TASK REQUIREMENTS: Give the data below again exactly as it stands. Omit the pictures.

━━ DATA FOR THIS EXERCISE

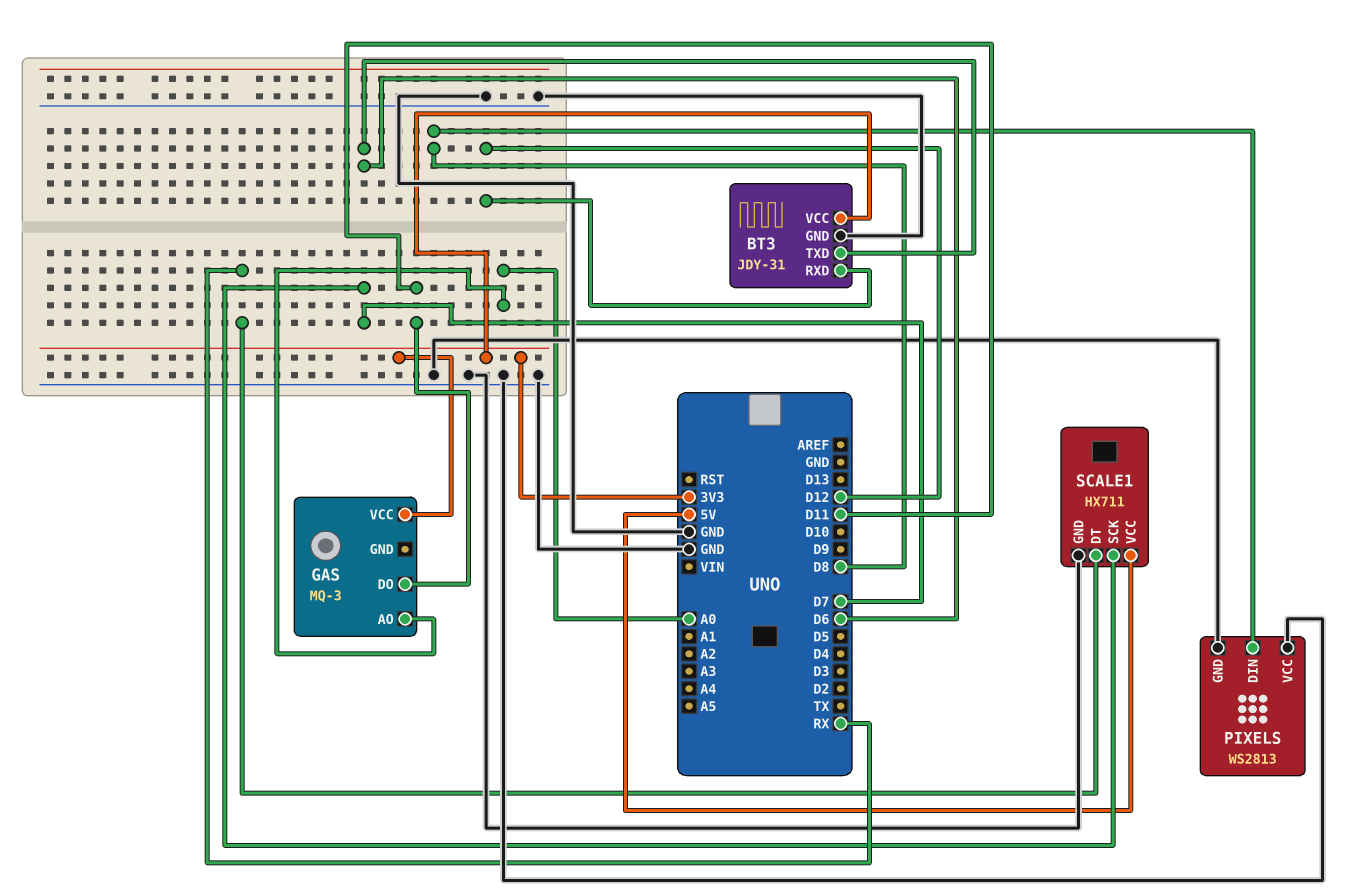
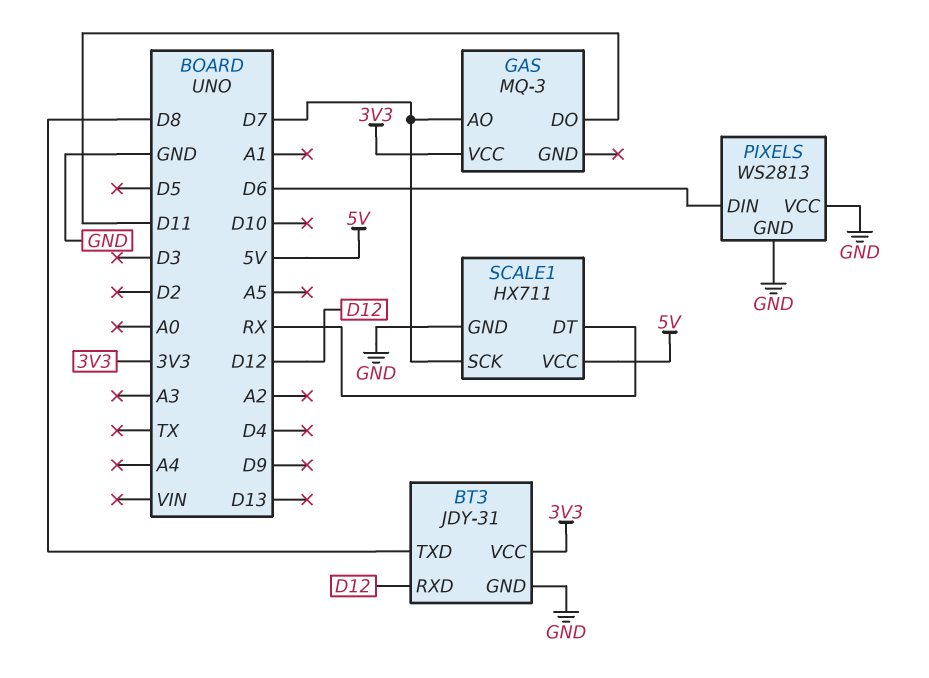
BT3 pin TXD: D6 -> D8
GAS pin AO: A0 -> D7
PIXELS pin DIN: D8 -> D6

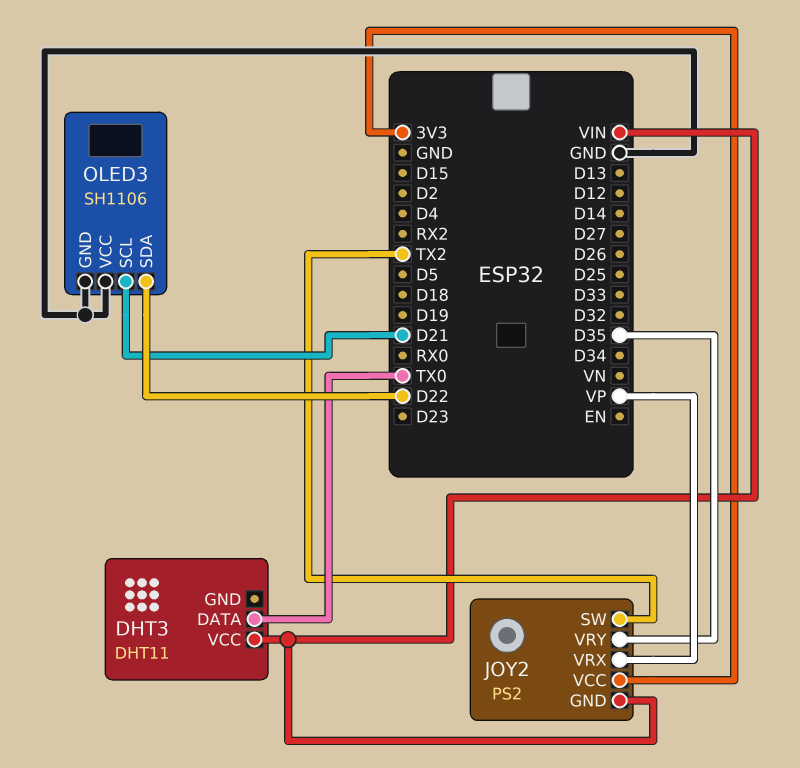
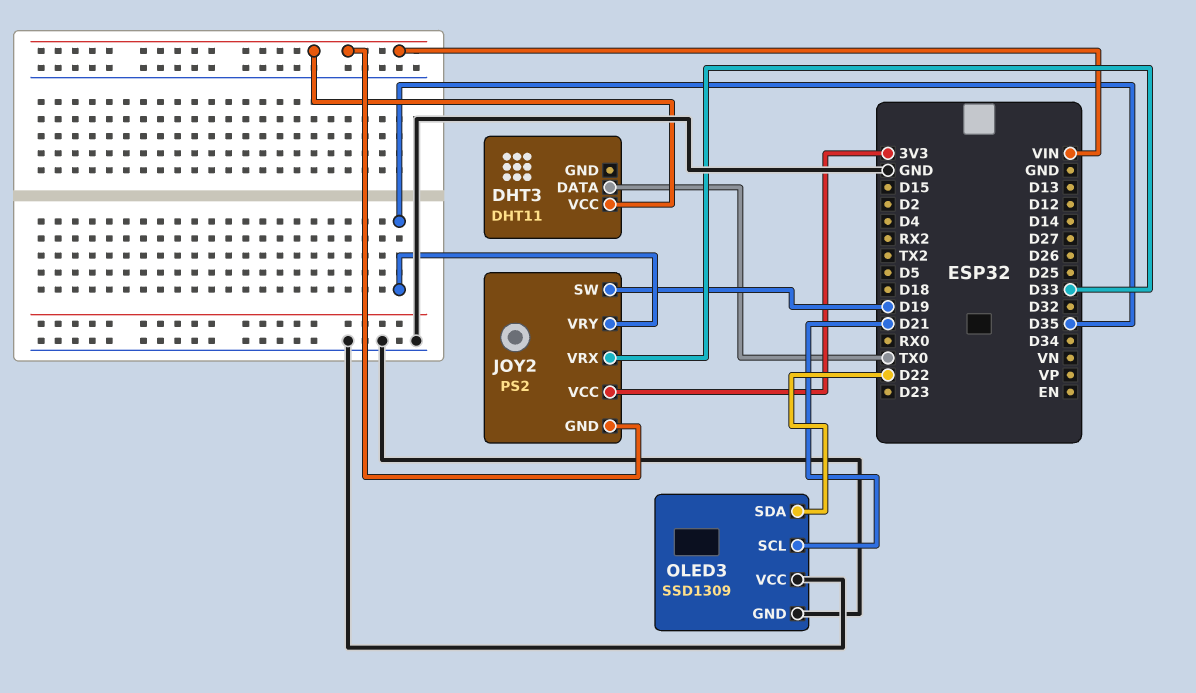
JOY2 pin SW: TX2 -> D19
JOY2 pin VRX: VP -> D33
OLED3: SH1106 -> SSD1309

━━━━

TASK OUTPUT:
BT3 pin TXD: D6 -> D8
GAS pin AO: A0 -> D7
PIXELS pin DIN: D8 -> D6

JOY2 pin SW: TX2 -> D19
JOY2 pin VRX: VP -> D33
OLED3: SH1106 -> SSD1309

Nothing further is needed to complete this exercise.